Supplied records START

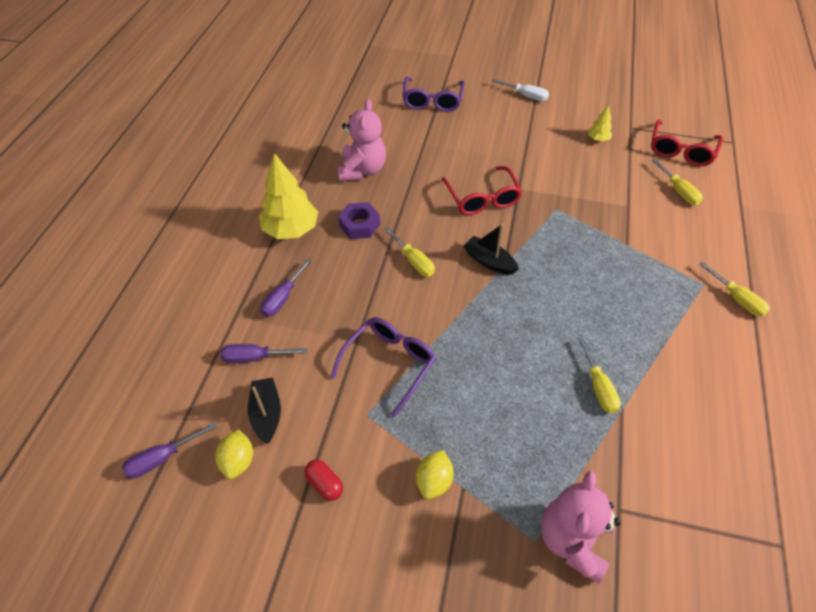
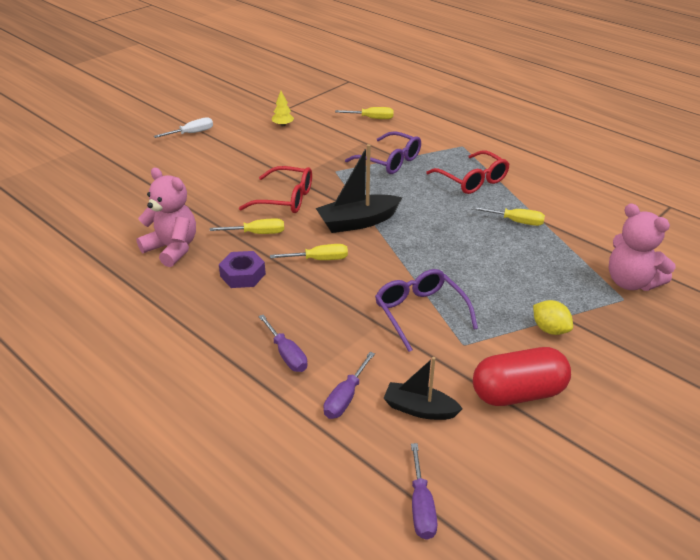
camera: 60 degrees left, 15 degrees down
(238, 461) = (460, 445): yellow lemon -> none
(291, 230) = (201, 320): yellow tree -> none
(325, 484) = (518, 393): red capsule -> red capsule, size x2.14
(432, 101) = (132, 178): purple glasses -> purple glasses (389, 161)
(489, 261) = (357, 222): black boat -> black boat, size x1.53
(681, 151) = (334, 101): red glasses -> red glasses (472, 180)
(736, 299) = (484, 140): yellow screwdriver -> yellow screwdriver (257, 233)

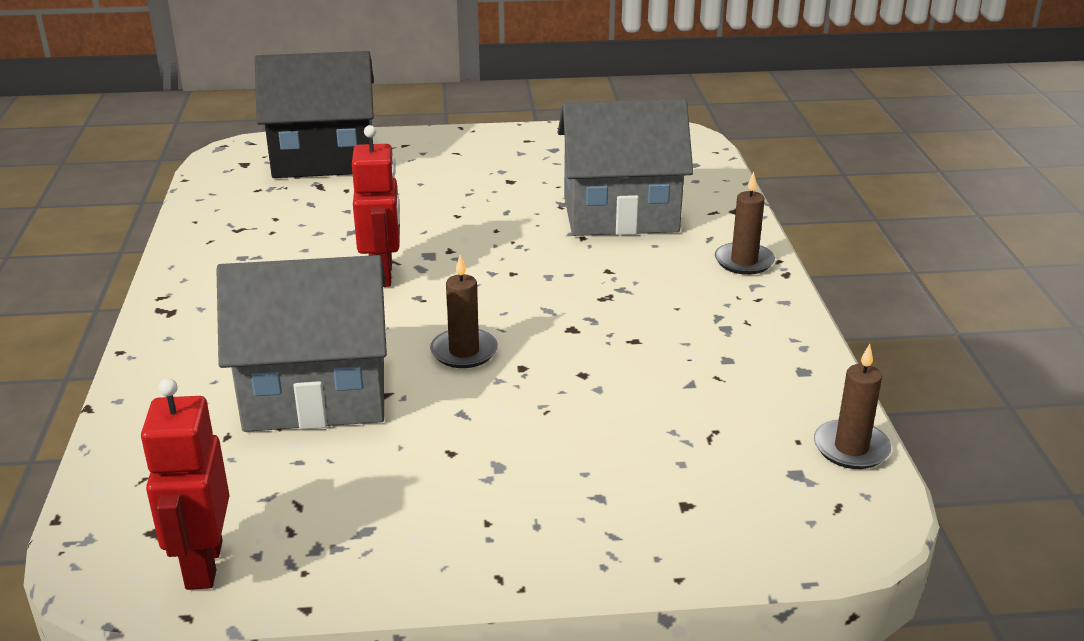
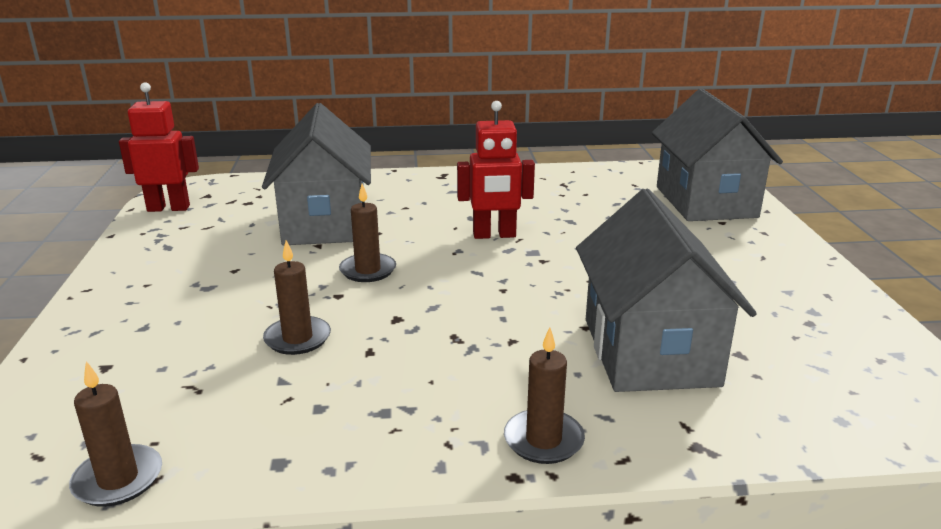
camera: 90 degrees right, 5 degrees down
(323, 159) = (705, 202): black house -> grey house
(616, 383) = (297, 338): none -> brown candle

Supplied records END

Reproduce, exactly and with nothing added, the lines from the one that includes "camera: 90 degrees right, 5 degrees down" through the last line of the material.

camera: 90 degrees right, 5 degrees down
(323, 159) = (705, 202): black house -> grey house
(616, 383) = (297, 338): none -> brown candle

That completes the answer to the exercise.